Segment Open

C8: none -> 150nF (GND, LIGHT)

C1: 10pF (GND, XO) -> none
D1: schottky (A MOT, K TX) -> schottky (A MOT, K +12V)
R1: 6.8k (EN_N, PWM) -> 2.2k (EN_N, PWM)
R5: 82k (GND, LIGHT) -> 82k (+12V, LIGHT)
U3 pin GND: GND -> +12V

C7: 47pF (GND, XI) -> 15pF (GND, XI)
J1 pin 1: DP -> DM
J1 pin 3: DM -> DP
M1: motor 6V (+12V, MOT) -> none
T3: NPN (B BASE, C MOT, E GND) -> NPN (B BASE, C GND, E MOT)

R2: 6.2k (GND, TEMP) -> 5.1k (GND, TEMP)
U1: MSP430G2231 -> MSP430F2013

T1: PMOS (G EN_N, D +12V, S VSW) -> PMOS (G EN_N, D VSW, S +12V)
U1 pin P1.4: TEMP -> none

Segment Closed
Segment Open

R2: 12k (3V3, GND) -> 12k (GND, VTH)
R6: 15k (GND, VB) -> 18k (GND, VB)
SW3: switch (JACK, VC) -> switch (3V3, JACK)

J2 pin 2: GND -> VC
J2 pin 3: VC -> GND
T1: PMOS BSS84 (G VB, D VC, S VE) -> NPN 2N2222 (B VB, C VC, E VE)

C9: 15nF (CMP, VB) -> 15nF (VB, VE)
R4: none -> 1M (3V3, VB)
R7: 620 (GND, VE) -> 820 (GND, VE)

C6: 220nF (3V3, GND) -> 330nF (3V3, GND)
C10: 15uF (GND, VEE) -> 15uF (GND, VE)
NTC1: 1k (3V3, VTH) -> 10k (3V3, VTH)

Segment Closed
Segment Open

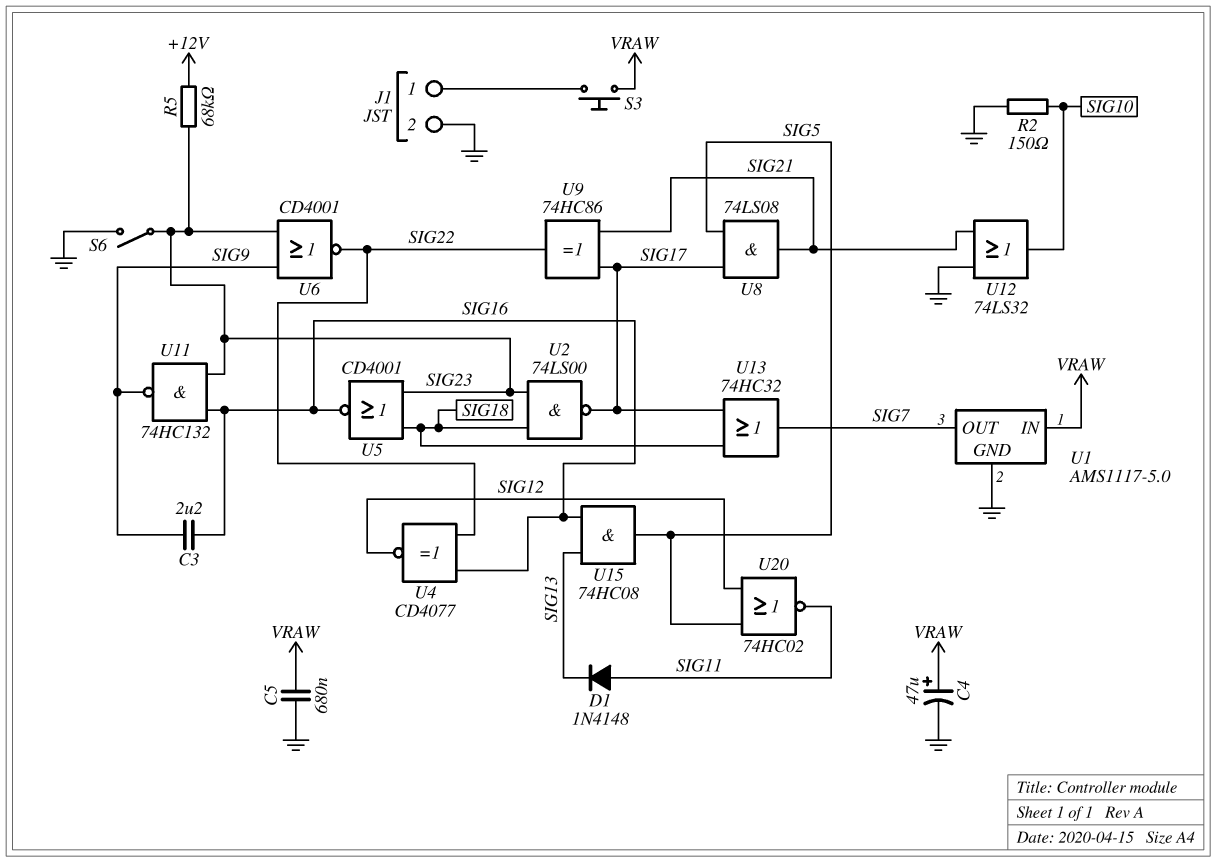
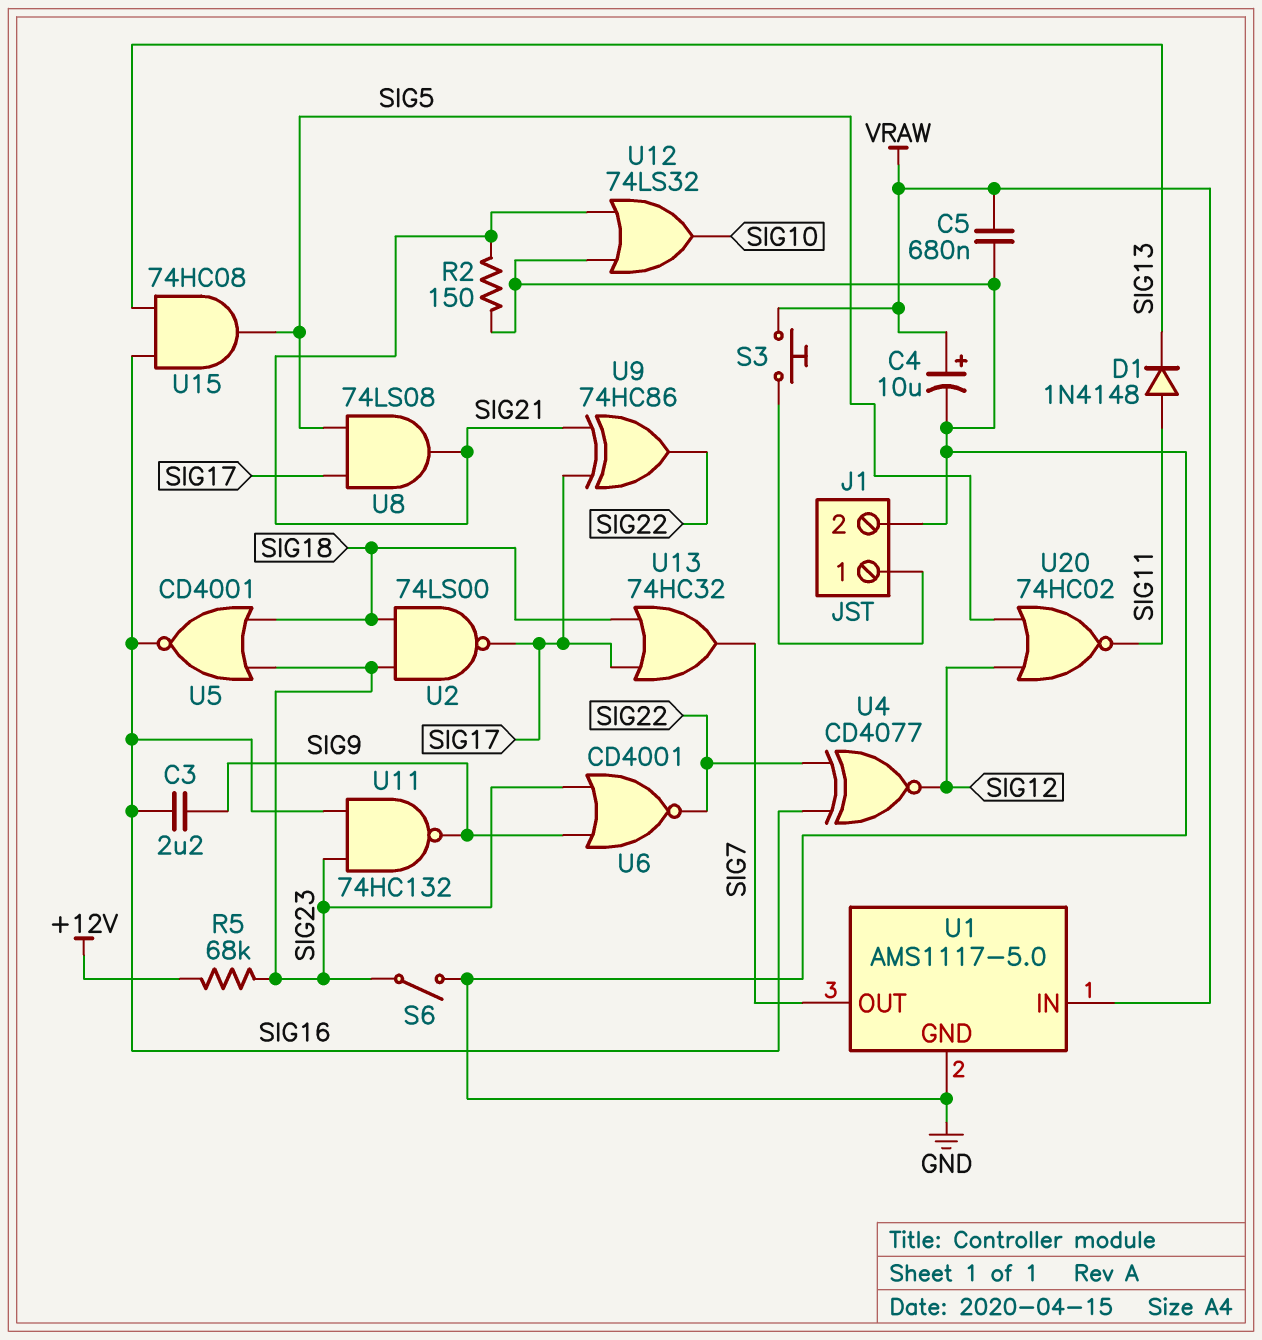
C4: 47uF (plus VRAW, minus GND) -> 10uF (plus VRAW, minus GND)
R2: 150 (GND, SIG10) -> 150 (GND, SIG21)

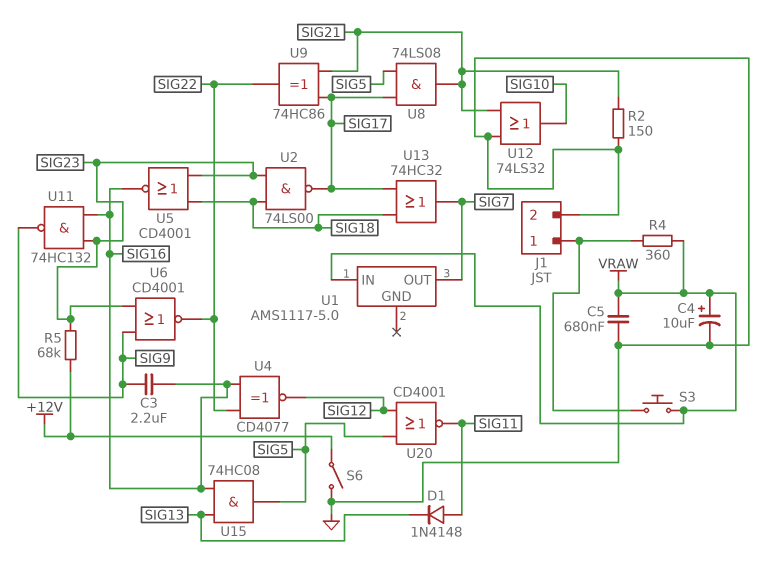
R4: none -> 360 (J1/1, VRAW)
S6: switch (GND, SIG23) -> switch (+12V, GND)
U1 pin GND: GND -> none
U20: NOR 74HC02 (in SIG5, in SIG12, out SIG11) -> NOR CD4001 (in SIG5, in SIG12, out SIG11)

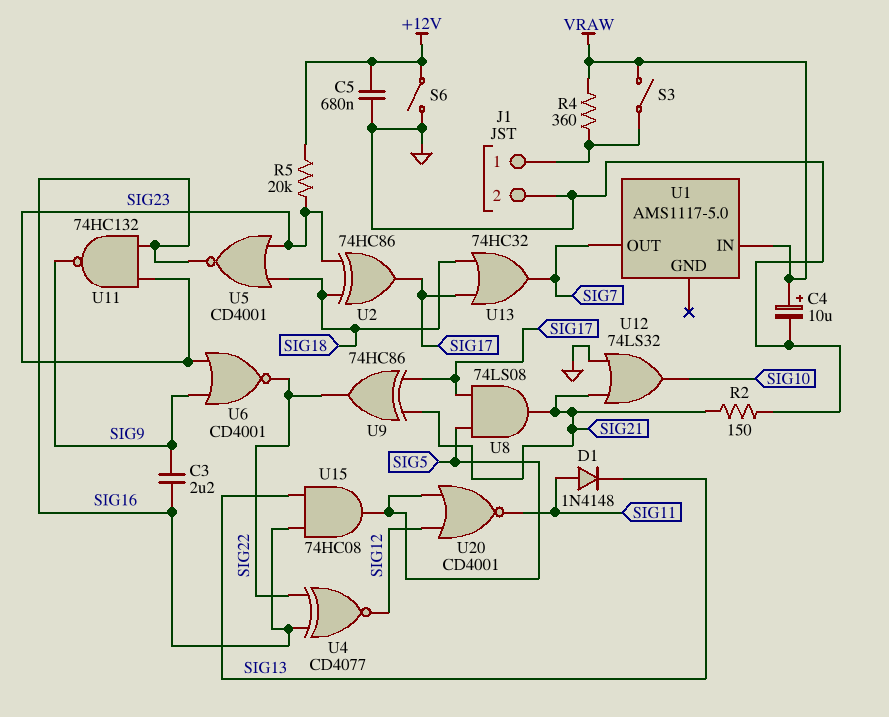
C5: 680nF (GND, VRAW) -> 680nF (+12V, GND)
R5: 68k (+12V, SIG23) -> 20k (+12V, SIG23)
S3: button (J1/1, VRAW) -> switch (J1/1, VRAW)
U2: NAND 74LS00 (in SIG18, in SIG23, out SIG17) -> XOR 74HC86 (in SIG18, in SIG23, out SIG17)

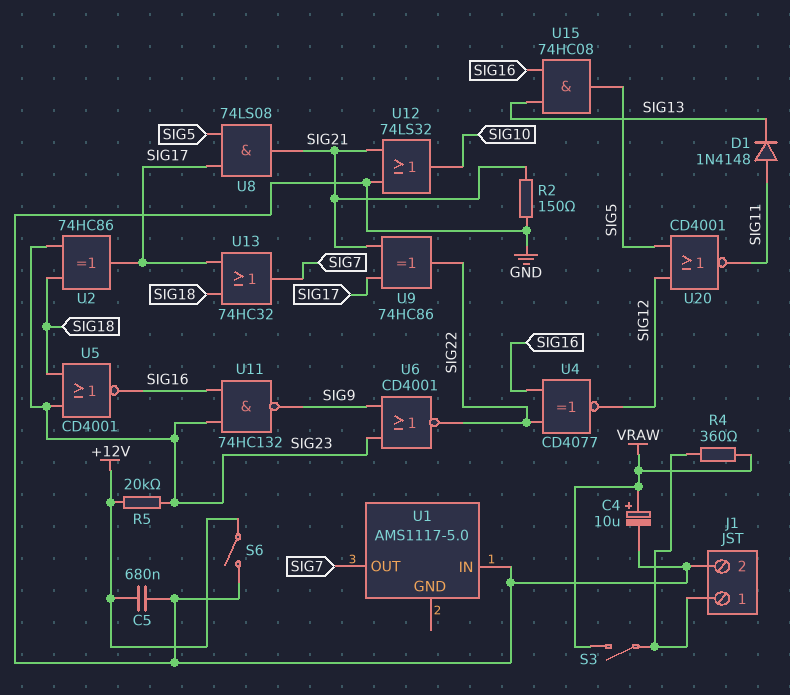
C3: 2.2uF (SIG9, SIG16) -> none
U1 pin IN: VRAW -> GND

Segment Closed

Exercise: Tally the lines of the data that contain the string "none", and report nothing but the tally.

Solution to the problem: 8